■ WORK TASK: Only lines that contain the word "gray" belong in the answer; copy them from the records below.

(Beginning of RECORDS FOR THIS TASK)

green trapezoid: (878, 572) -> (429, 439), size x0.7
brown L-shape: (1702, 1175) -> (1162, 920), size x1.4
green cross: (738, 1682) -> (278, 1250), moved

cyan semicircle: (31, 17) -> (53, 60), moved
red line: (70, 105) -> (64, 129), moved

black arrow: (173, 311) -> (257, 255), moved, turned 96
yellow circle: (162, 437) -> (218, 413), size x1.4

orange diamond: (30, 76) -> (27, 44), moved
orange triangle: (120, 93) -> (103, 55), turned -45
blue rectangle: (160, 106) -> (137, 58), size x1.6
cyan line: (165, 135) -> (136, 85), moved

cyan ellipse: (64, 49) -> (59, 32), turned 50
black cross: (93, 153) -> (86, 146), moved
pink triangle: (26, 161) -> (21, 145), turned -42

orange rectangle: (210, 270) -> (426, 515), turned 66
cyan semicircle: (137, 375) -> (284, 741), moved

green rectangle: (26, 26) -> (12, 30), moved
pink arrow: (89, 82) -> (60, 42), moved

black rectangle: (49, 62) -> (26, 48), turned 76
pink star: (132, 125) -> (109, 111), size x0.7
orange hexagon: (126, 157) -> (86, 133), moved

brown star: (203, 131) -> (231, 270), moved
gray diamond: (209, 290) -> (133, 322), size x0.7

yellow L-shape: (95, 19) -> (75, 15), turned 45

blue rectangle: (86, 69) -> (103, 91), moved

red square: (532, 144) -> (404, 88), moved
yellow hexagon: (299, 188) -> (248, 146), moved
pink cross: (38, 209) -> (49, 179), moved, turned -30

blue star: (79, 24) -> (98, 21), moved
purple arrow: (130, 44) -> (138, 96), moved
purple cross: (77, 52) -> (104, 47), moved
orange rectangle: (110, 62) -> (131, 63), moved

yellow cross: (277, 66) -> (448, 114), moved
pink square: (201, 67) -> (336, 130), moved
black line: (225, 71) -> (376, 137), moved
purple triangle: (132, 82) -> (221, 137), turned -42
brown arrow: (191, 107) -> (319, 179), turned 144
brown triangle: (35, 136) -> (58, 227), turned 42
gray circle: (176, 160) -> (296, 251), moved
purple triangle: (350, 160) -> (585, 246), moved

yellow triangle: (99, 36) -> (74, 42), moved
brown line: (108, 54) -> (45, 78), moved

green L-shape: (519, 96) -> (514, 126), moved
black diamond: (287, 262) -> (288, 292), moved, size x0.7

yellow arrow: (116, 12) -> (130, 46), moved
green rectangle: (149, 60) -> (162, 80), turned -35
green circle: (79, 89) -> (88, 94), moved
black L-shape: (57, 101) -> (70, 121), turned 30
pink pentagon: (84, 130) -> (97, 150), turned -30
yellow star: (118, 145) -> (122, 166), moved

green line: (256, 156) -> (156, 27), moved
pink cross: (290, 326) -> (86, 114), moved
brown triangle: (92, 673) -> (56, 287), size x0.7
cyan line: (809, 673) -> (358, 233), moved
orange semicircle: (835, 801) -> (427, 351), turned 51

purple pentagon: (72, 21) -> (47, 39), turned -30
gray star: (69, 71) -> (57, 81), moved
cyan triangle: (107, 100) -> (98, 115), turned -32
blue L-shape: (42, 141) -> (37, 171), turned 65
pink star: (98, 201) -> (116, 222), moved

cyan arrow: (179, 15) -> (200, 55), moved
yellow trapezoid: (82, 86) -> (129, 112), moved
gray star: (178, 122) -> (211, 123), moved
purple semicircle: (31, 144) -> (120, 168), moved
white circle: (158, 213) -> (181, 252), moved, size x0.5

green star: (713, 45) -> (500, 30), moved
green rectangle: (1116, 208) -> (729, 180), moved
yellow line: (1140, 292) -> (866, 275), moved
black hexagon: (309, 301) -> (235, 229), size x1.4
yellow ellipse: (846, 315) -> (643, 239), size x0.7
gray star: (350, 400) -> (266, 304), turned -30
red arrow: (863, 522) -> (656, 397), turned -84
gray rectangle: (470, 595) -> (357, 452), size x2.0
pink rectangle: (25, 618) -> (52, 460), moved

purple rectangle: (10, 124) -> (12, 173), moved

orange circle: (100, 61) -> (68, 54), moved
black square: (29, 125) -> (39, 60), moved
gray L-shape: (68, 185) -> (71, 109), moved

(End of RECORDS FOR THIS TASK)

■ RESPONSE TO THE TASK:
gray diamond: (209, 290) -> (133, 322), size x0.7
gray circle: (176, 160) -> (296, 251), moved
gray star: (69, 71) -> (57, 81), moved
gray star: (178, 122) -> (211, 123), moved
gray star: (350, 400) -> (266, 304), turned -30
gray rectangle: (470, 595) -> (357, 452), size x2.0
gray L-shape: (68, 185) -> (71, 109), moved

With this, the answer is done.